• [GIVEN RECORDS]:
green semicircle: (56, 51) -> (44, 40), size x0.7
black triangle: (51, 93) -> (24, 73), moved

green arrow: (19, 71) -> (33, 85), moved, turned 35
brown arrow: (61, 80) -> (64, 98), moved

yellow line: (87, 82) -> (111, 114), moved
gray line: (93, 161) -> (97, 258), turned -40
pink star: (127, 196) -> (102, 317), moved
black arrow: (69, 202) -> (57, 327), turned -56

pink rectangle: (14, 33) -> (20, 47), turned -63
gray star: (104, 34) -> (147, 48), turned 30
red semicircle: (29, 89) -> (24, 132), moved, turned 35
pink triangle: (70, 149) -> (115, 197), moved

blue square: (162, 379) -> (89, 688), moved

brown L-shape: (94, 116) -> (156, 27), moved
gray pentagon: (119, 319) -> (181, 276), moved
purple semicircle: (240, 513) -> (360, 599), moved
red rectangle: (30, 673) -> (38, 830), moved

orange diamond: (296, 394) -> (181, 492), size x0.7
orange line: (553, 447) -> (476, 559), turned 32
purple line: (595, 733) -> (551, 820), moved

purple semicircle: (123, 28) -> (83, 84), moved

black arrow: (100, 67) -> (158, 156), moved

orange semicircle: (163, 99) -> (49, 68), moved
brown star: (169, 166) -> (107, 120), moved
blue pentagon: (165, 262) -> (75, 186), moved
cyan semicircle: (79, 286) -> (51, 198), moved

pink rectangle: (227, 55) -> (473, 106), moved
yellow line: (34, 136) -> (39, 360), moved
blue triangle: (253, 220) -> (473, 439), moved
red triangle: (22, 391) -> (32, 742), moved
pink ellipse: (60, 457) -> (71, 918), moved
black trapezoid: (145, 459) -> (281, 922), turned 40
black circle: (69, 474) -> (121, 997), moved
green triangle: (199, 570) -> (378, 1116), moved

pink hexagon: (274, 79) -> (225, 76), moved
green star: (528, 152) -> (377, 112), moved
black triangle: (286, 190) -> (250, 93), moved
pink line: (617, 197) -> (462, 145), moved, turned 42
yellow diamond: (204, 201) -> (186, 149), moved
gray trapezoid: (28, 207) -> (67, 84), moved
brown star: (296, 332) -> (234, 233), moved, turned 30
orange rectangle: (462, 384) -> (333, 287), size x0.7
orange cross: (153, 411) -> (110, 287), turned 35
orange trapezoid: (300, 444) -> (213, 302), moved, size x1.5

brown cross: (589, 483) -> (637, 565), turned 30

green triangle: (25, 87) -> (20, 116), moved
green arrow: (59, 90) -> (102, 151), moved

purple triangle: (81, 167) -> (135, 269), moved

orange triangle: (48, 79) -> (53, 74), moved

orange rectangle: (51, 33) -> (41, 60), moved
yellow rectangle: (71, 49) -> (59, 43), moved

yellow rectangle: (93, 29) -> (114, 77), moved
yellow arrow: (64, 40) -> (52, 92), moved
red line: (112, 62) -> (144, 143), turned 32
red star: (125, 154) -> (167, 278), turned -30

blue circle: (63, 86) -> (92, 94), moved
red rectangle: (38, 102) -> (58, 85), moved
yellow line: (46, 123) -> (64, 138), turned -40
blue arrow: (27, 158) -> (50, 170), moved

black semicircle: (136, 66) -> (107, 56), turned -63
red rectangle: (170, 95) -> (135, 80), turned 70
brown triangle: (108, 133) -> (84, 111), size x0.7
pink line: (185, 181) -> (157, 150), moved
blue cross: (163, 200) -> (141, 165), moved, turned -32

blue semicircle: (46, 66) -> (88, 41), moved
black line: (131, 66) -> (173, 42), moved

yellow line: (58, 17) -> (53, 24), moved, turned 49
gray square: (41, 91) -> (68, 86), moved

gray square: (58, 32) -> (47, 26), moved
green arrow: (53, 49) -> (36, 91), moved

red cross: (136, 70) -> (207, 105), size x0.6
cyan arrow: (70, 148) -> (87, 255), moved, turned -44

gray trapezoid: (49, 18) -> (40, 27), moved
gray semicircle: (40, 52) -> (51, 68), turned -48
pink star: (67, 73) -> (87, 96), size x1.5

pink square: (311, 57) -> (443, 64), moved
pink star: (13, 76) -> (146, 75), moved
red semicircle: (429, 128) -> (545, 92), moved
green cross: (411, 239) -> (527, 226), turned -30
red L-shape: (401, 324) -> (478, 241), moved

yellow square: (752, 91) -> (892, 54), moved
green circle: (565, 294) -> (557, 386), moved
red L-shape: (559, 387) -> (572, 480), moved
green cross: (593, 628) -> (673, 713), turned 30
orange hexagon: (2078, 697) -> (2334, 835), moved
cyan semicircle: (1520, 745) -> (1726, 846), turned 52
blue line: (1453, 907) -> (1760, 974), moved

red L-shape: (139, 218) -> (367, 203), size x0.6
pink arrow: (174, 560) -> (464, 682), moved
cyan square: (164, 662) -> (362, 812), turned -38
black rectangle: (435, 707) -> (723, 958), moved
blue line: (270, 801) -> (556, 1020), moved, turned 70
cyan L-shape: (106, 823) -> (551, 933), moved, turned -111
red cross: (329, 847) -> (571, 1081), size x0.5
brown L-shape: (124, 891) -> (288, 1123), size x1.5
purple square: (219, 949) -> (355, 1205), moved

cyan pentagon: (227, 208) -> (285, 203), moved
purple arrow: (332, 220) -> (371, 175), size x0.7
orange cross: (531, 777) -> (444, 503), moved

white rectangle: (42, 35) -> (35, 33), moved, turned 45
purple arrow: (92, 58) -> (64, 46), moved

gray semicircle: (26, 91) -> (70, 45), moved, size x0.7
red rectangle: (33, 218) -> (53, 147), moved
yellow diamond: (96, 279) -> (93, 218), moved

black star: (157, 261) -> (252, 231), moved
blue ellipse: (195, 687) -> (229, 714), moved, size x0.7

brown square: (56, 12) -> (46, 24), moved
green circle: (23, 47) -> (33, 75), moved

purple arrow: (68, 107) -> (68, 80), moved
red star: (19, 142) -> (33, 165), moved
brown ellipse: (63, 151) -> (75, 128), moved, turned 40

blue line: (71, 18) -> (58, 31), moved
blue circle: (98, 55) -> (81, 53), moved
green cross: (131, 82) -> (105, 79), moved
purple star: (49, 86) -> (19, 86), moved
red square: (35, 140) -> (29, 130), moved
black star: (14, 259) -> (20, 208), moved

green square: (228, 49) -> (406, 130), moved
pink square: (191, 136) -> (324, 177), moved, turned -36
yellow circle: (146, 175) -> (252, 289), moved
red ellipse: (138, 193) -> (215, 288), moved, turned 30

• [REQUIRED ACTION]: Exactly as written, please reproduce the lines from the first line of the data to the line containing "orange cross: (153, 411)", inclusive, and nothing else.

• [WORKED SOLUTION]:
green semicircle: (56, 51) -> (44, 40), size x0.7
black triangle: (51, 93) -> (24, 73), moved

green arrow: (19, 71) -> (33, 85), moved, turned 35
brown arrow: (61, 80) -> (64, 98), moved

yellow line: (87, 82) -> (111, 114), moved
gray line: (93, 161) -> (97, 258), turned -40
pink star: (127, 196) -> (102, 317), moved
black arrow: (69, 202) -> (57, 327), turned -56

pink rectangle: (14, 33) -> (20, 47), turned -63
gray star: (104, 34) -> (147, 48), turned 30
red semicircle: (29, 89) -> (24, 132), moved, turned 35
pink triangle: (70, 149) -> (115, 197), moved

blue square: (162, 379) -> (89, 688), moved

brown L-shape: (94, 116) -> (156, 27), moved
gray pentagon: (119, 319) -> (181, 276), moved
purple semicircle: (240, 513) -> (360, 599), moved
red rectangle: (30, 673) -> (38, 830), moved

orange diamond: (296, 394) -> (181, 492), size x0.7
orange line: (553, 447) -> (476, 559), turned 32
purple line: (595, 733) -> (551, 820), moved

purple semicircle: (123, 28) -> (83, 84), moved

black arrow: (100, 67) -> (158, 156), moved

orange semicircle: (163, 99) -> (49, 68), moved
brown star: (169, 166) -> (107, 120), moved
blue pentagon: (165, 262) -> (75, 186), moved
cyan semicircle: (79, 286) -> (51, 198), moved

pink rectangle: (227, 55) -> (473, 106), moved
yellow line: (34, 136) -> (39, 360), moved
blue triangle: (253, 220) -> (473, 439), moved
red triangle: (22, 391) -> (32, 742), moved
pink ellipse: (60, 457) -> (71, 918), moved
black trapezoid: (145, 459) -> (281, 922), turned 40
black circle: (69, 474) -> (121, 997), moved
green triangle: (199, 570) -> (378, 1116), moved

pink hexagon: (274, 79) -> (225, 76), moved
green star: (528, 152) -> (377, 112), moved
black triangle: (286, 190) -> (250, 93), moved
pink line: (617, 197) -> (462, 145), moved, turned 42
yellow diamond: (204, 201) -> (186, 149), moved
gray trapezoid: (28, 207) -> (67, 84), moved
brown star: (296, 332) -> (234, 233), moved, turned 30
orange rectangle: (462, 384) -> (333, 287), size x0.7
orange cross: (153, 411) -> (110, 287), turned 35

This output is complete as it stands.